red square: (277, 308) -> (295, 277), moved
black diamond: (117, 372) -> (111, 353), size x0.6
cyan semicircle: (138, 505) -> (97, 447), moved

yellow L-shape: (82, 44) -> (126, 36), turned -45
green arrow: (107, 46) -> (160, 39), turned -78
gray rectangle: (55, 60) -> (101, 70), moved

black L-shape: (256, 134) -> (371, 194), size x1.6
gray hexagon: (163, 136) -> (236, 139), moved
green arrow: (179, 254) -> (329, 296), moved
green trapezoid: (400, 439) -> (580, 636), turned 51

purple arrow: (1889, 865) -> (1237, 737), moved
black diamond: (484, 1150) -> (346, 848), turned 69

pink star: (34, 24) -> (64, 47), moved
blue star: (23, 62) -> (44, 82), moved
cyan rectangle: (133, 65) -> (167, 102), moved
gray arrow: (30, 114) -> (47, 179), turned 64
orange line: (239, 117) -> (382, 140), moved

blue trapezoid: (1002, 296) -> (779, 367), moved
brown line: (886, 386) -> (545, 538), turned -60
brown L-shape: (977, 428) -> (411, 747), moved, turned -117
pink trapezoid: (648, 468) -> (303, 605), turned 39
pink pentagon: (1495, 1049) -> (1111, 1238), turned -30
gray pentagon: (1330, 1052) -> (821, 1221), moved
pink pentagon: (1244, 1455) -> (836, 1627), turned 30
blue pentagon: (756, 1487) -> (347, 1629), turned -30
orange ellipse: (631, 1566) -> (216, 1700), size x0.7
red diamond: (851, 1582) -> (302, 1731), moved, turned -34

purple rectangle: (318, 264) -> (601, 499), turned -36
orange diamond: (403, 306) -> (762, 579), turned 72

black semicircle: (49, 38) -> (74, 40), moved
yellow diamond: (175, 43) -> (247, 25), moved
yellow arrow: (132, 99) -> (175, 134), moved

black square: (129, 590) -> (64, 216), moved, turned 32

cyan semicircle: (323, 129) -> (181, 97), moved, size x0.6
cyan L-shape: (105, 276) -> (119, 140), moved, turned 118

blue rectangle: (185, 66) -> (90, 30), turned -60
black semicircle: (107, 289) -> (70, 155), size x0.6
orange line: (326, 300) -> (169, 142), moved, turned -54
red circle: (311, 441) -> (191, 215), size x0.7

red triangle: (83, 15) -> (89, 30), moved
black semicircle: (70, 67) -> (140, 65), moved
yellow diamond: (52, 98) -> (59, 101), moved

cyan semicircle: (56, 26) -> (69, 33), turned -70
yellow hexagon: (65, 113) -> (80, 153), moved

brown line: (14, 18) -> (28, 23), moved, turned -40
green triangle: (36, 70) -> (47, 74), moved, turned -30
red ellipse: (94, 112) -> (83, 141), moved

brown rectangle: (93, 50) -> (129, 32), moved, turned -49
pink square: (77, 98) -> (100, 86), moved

▶ DIRECTIONS: Retype exactly the lines of the data above that fall between the line with "green arrow: (107, 46)" and the line with "red diamond: (851, 1582)", inclusive, and add nothing.

▶ ANSWER SECTION:
green arrow: (107, 46) -> (160, 39), turned -78
gray rectangle: (55, 60) -> (101, 70), moved

black L-shape: (256, 134) -> (371, 194), size x1.6
gray hexagon: (163, 136) -> (236, 139), moved
green arrow: (179, 254) -> (329, 296), moved
green trapezoid: (400, 439) -> (580, 636), turned 51

purple arrow: (1889, 865) -> (1237, 737), moved
black diamond: (484, 1150) -> (346, 848), turned 69

pink star: (34, 24) -> (64, 47), moved
blue star: (23, 62) -> (44, 82), moved
cyan rectangle: (133, 65) -> (167, 102), moved
gray arrow: (30, 114) -> (47, 179), turned 64
orange line: (239, 117) -> (382, 140), moved

blue trapezoid: (1002, 296) -> (779, 367), moved
brown line: (886, 386) -> (545, 538), turned -60
brown L-shape: (977, 428) -> (411, 747), moved, turned -117
pink trapezoid: (648, 468) -> (303, 605), turned 39
pink pentagon: (1495, 1049) -> (1111, 1238), turned -30
gray pentagon: (1330, 1052) -> (821, 1221), moved
pink pentagon: (1244, 1455) -> (836, 1627), turned 30
blue pentagon: (756, 1487) -> (347, 1629), turned -30
orange ellipse: (631, 1566) -> (216, 1700), size x0.7
red diamond: (851, 1582) -> (302, 1731), moved, turned -34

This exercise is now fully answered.